Problem details
Exact reproduction, images excluded: write out the records below.

+++ The records

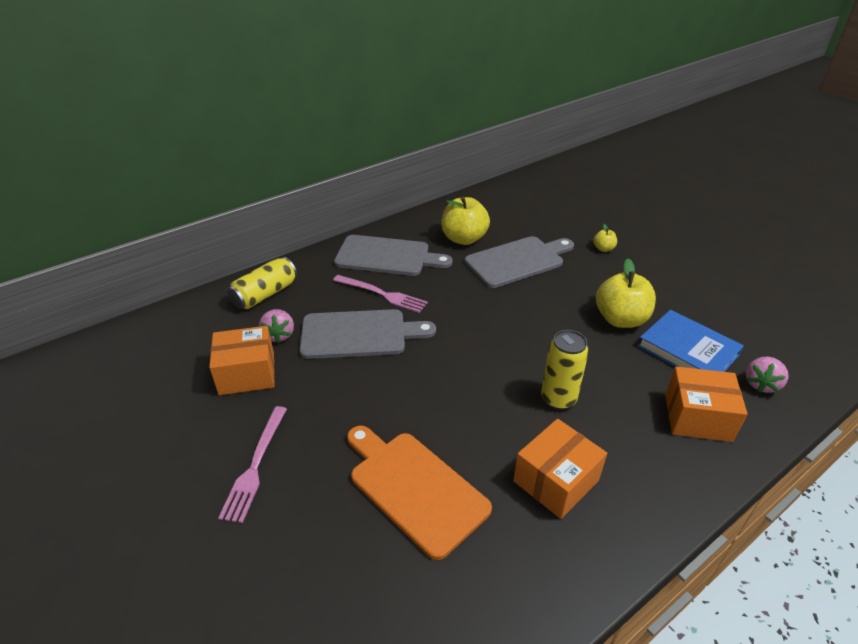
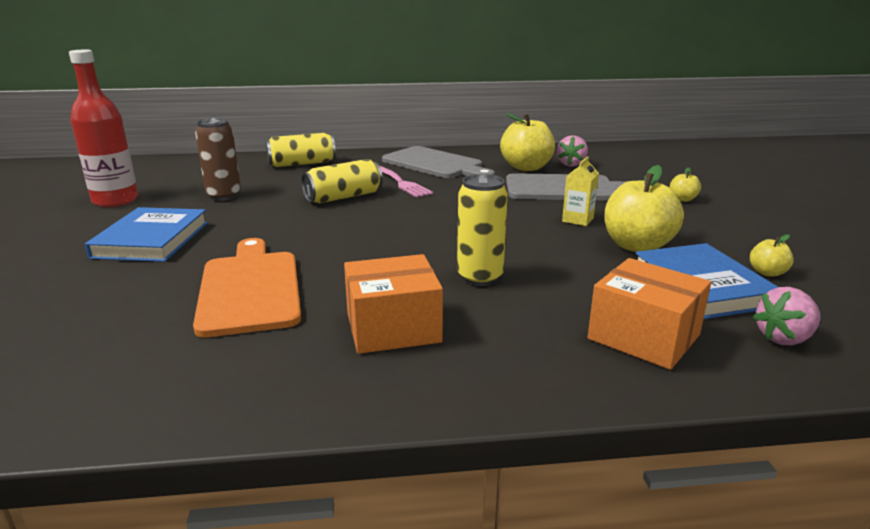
camera: 30 degrees right, 15 degrees down
(141, 423) = (115, 200): none -> red bottle
(247, 373) = (224, 196): orange box -> brown can
(255, 465) = (151, 240): pink fork -> blue book
(279, 335) = (279, 184): pink strawberry -> pink strawberry (571, 164)
(359, 334) = (343, 197): grey cutting board -> yellow can
(559, 301) = (577, 220): none -> yellow carton
(709, 320) = (767, 273): none -> yellow apple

++++++

Task solution
camera: 30 degrees right, 15 degrees down
(141, 423) = (115, 200): none -> red bottle
(247, 373) = (224, 196): orange box -> brown can
(255, 465) = (151, 240): pink fork -> blue book
(279, 335) = (279, 184): pink strawberry -> pink strawberry (571, 164)
(359, 334) = (343, 197): grey cutting board -> yellow can
(559, 301) = (577, 220): none -> yellow carton
(709, 320) = (767, 273): none -> yellow apple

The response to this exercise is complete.